Task directions:
Going through the material below, output exactly the lines from the one containing "R7: 470 (IND, VO) -> 1.5k (IND, VO)" through the one containing "C5: 1uF (plus", and no pictures.

Information supplied:
::::::

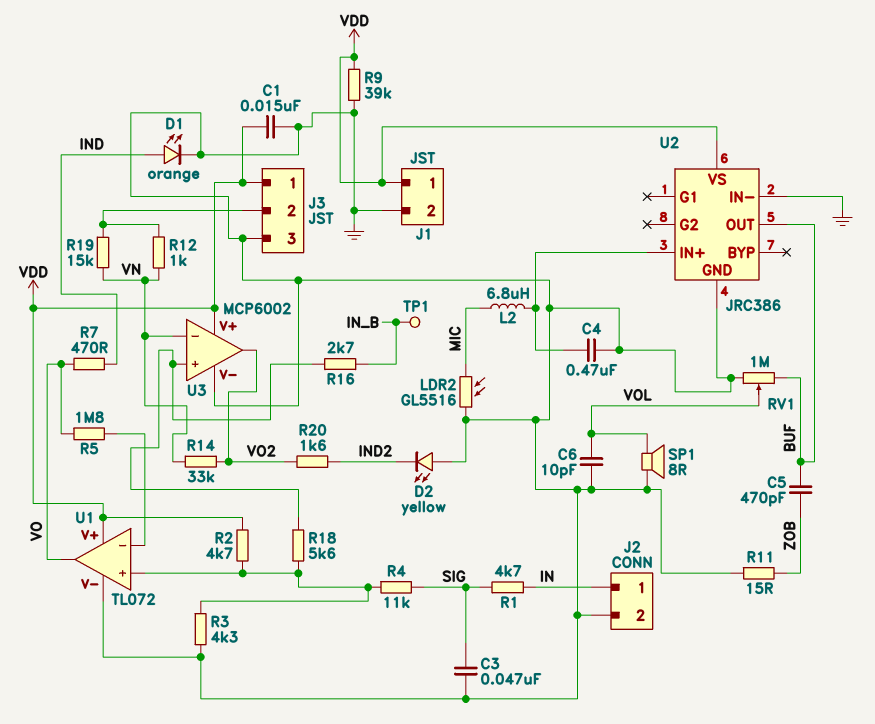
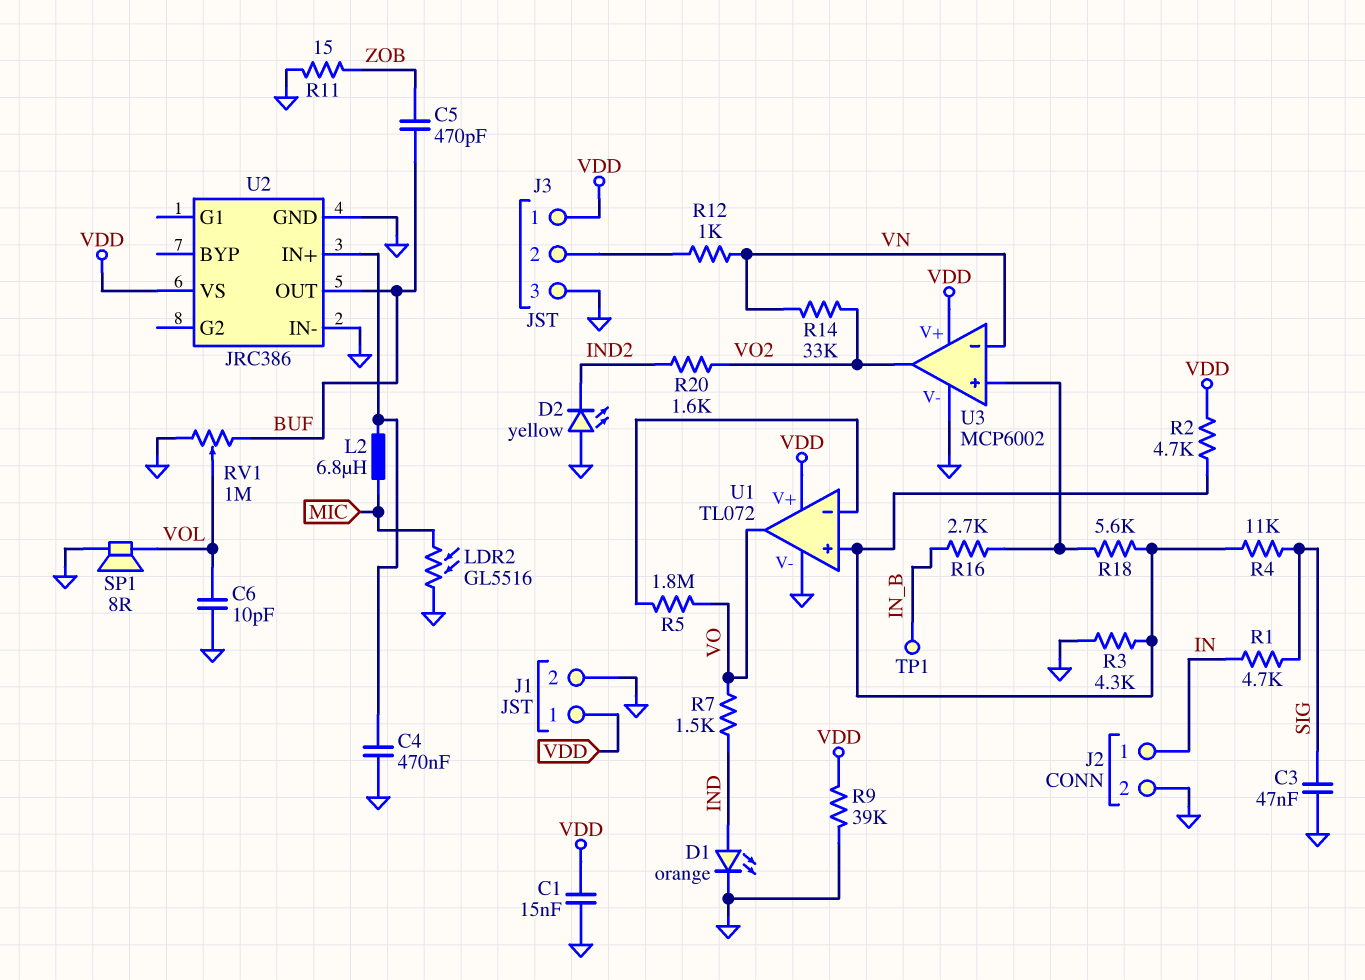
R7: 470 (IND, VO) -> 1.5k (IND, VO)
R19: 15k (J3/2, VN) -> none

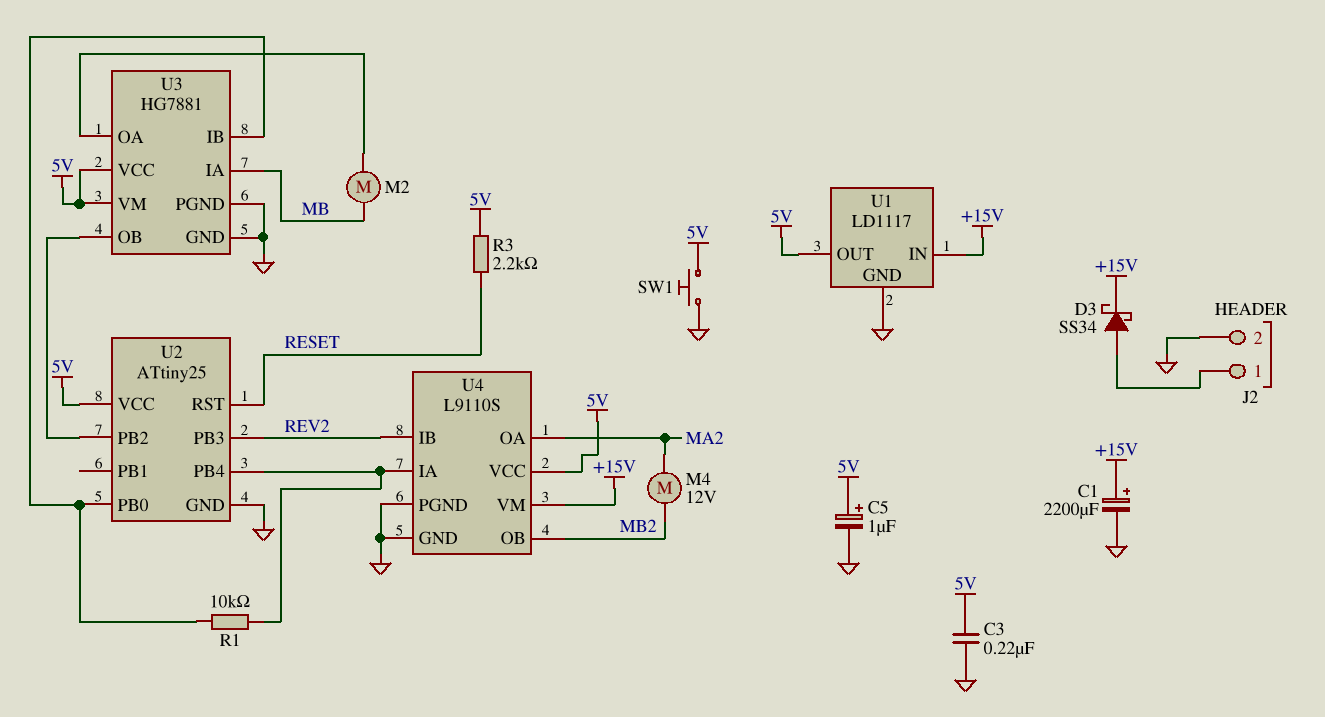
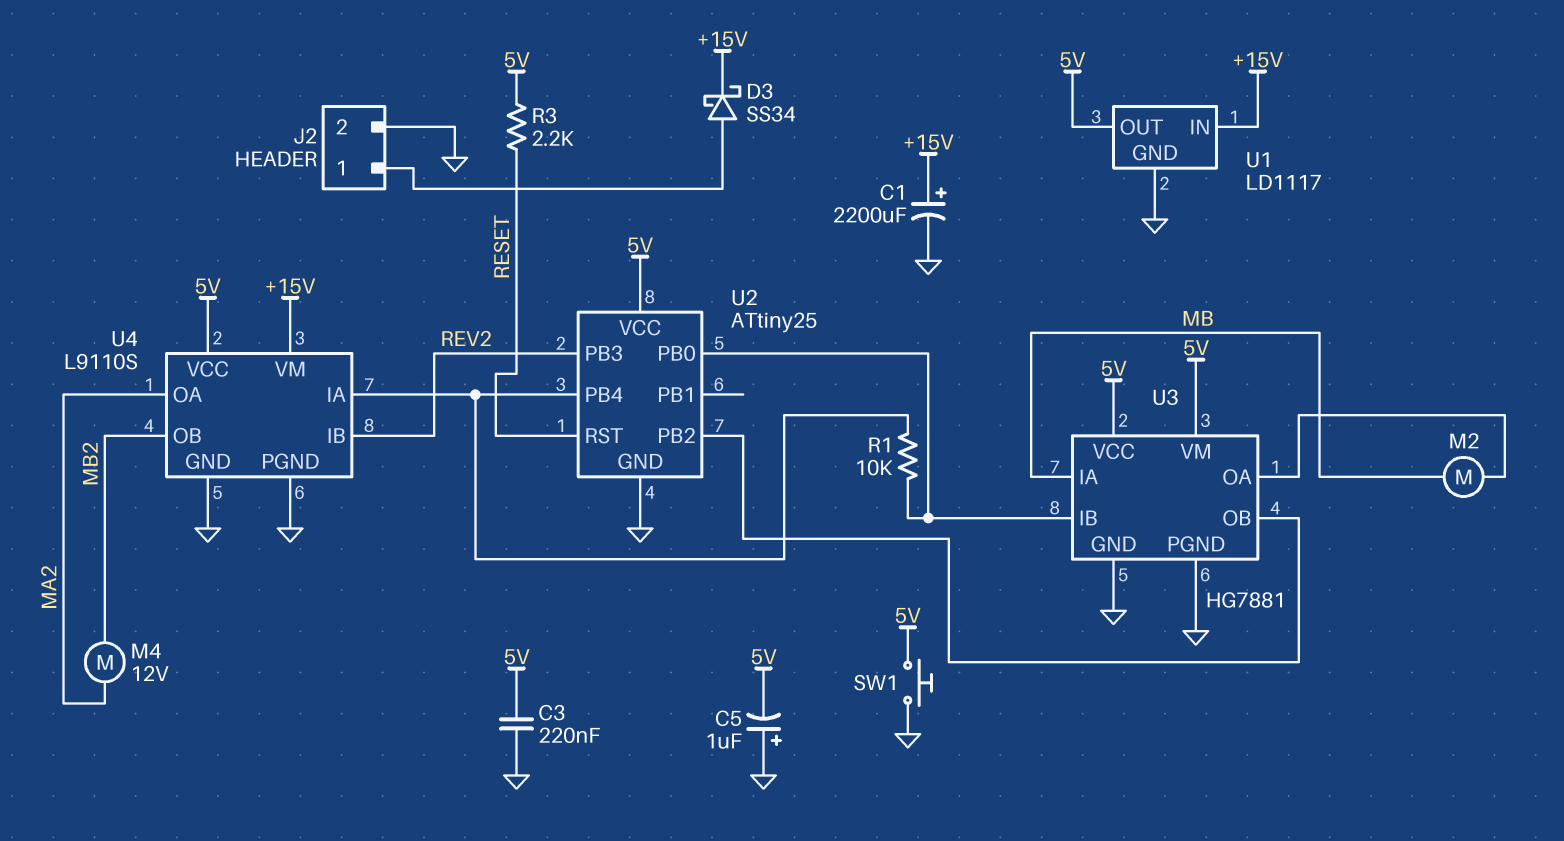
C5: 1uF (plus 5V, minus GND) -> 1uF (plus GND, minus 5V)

::::::

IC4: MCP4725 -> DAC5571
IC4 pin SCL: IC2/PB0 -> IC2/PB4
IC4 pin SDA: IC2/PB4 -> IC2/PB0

::::::

Answer to the exercise:
R7: 470 (IND, VO) -> 1.5k (IND, VO)
R19: 15k (J3/2, VN) -> none

C5: 1uF (plus 5V, minus GND) -> 1uF (plus GND, minus 5V)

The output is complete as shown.